### Extracted data
::::::::::

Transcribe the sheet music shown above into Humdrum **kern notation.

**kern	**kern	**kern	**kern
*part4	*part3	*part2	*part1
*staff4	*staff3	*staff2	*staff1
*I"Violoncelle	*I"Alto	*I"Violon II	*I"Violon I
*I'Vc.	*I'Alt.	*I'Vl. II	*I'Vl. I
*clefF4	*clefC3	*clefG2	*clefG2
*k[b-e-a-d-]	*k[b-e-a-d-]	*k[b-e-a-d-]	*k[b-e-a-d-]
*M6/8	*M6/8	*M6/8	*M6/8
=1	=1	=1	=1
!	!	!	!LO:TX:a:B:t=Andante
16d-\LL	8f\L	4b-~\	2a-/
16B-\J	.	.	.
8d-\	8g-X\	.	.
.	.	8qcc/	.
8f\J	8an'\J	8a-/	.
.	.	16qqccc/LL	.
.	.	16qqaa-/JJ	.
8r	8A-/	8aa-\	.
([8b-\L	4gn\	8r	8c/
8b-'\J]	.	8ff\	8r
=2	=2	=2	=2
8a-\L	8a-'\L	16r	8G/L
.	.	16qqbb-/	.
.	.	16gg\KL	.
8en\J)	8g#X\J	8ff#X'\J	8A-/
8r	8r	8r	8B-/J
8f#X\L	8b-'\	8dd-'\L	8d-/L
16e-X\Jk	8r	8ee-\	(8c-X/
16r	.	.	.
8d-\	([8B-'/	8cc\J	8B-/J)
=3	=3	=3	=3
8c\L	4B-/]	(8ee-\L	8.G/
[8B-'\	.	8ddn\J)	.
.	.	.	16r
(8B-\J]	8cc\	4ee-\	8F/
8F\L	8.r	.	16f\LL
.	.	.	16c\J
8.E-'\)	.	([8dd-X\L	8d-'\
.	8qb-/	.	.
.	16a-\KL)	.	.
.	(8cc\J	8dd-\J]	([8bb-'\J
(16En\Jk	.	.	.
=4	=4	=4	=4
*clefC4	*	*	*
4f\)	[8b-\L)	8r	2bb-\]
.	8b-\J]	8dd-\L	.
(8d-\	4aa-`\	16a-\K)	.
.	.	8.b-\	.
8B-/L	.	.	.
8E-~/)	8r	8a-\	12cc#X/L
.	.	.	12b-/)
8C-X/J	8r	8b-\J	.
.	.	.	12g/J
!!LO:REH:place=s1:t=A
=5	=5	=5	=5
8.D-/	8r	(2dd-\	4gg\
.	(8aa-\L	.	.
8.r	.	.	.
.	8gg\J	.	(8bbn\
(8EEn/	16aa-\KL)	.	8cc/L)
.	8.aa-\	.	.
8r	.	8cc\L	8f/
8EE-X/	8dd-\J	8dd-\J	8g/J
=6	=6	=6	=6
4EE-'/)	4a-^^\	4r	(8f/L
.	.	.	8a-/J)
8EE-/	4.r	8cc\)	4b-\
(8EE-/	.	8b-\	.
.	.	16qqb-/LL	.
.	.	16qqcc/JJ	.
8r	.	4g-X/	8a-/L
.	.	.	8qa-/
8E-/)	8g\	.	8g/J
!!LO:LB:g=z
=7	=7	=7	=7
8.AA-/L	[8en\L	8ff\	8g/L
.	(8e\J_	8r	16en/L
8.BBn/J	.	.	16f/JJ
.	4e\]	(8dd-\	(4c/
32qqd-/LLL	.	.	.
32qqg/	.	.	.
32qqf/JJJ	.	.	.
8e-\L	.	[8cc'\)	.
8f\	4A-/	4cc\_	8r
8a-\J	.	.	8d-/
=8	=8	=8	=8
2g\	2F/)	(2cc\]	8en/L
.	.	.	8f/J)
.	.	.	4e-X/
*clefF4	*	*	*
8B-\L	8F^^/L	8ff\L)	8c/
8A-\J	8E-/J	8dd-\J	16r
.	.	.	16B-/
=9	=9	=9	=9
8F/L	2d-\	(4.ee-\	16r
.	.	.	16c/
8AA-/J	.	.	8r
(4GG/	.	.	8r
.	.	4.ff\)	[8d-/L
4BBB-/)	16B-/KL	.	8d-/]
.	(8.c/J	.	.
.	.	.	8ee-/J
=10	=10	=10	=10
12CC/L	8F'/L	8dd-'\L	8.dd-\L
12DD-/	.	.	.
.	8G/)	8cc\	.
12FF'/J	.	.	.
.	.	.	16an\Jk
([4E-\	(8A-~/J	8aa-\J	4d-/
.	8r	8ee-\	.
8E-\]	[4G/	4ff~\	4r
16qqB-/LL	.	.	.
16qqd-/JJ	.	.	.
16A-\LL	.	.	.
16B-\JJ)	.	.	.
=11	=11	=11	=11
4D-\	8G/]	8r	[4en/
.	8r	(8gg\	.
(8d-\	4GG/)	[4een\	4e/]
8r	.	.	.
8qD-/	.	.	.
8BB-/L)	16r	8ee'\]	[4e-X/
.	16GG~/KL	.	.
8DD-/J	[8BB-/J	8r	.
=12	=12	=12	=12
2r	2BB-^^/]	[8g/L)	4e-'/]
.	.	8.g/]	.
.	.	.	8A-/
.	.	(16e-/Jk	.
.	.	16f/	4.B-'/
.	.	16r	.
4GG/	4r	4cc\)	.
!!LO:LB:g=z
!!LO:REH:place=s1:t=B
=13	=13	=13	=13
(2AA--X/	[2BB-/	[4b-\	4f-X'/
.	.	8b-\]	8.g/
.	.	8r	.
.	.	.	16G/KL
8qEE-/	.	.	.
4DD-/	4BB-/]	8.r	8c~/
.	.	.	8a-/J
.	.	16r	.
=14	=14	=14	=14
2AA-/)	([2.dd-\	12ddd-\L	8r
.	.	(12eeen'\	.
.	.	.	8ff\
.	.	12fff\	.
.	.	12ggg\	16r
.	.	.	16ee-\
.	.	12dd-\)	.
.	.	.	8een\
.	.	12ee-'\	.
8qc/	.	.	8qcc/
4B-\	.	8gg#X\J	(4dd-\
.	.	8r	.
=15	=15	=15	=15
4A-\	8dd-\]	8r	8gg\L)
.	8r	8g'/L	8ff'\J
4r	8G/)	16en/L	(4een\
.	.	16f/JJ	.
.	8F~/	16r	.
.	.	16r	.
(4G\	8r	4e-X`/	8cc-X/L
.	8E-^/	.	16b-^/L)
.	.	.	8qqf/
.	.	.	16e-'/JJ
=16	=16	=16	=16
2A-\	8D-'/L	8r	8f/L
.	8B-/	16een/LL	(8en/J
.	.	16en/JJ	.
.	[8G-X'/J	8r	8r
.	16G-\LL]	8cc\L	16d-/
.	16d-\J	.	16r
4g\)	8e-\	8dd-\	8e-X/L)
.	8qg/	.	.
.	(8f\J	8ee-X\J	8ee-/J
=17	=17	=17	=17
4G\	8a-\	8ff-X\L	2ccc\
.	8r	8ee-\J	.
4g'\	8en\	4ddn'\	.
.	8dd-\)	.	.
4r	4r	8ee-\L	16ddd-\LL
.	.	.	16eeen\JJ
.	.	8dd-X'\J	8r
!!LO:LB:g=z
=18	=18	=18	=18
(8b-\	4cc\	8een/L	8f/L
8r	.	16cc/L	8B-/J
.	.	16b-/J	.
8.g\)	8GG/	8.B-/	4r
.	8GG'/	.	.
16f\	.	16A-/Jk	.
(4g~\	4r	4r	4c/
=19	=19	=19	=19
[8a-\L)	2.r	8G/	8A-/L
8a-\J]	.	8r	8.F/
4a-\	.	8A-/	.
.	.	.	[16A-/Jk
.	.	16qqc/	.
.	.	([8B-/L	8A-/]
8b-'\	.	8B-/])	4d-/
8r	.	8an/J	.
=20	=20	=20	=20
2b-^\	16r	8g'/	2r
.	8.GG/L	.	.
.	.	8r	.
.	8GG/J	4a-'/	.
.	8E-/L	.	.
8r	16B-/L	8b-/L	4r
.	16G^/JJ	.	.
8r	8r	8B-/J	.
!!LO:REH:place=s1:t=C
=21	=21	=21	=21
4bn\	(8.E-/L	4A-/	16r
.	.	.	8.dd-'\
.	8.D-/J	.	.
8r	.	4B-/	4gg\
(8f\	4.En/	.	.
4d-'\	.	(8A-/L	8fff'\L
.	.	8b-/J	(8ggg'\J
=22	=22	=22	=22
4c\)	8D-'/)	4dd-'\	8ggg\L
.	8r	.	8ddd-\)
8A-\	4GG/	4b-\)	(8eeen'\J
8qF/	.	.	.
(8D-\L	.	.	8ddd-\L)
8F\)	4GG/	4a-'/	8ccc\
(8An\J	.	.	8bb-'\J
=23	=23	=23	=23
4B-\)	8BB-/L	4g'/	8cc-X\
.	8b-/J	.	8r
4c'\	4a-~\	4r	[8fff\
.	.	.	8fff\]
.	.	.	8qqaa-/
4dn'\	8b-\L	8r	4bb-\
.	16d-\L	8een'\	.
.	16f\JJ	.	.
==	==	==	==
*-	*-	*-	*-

::::::::::

### The problem
Locate every line in the records above that contains the string "kern" and copy each such line. Matching is case-sensitive.

### Response
Transcribe the sheet music shown above into Humdrum **kern notation.
**kern	**kern	**kern	**kern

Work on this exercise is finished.